# PROBLEM:
Reproduce each line of the following material exactly, omitting the images.

# SOURCE DATA:
○ ○ ○ ○

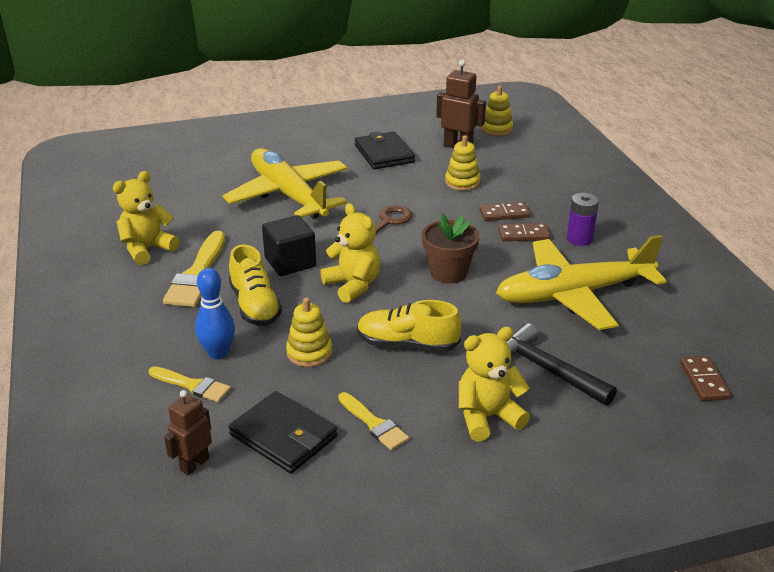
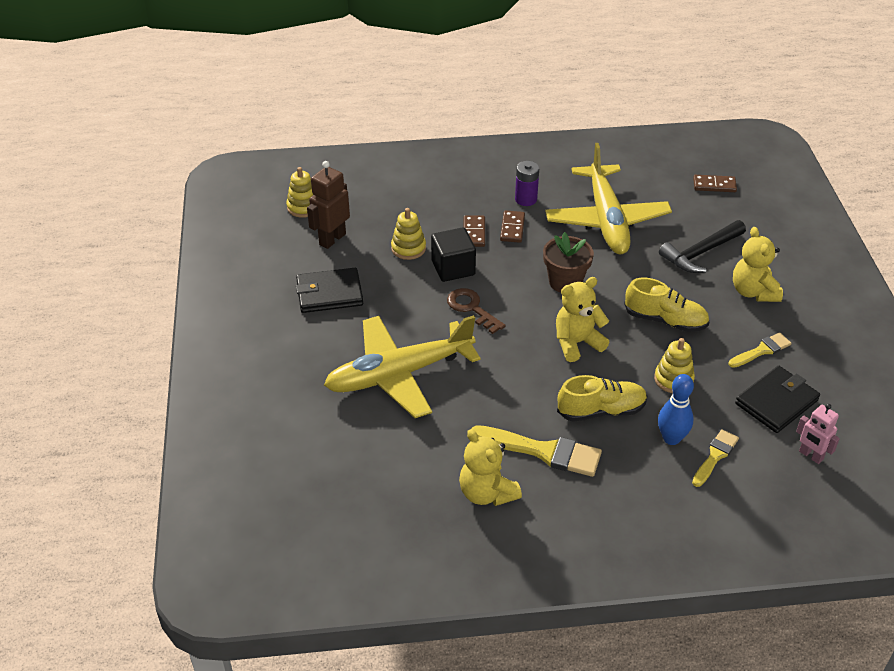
camera: 80 degrees left, 10 degrees up
brown robot [164,390,212,475] -> pink robot [796,404,840,464]
black cube [262,215,316,276] -> black cube moved to [431,227,476,282]
yellow shoe [357,300,462,352] -> yellow shoe turned 90 degrees counterclockwise [624,278,709,332]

○ ○ ○ ○

# SOLUTION FOR THIS TASK:
camera: 80 degrees left, 10 degrees up
brown robot [164,390,212,475] -> pink robot [796,404,840,464]
black cube [262,215,316,276] -> black cube moved to [431,227,476,282]
yellow shoe [357,300,462,352] -> yellow shoe turned 90 degrees counterclockwise [624,278,709,332]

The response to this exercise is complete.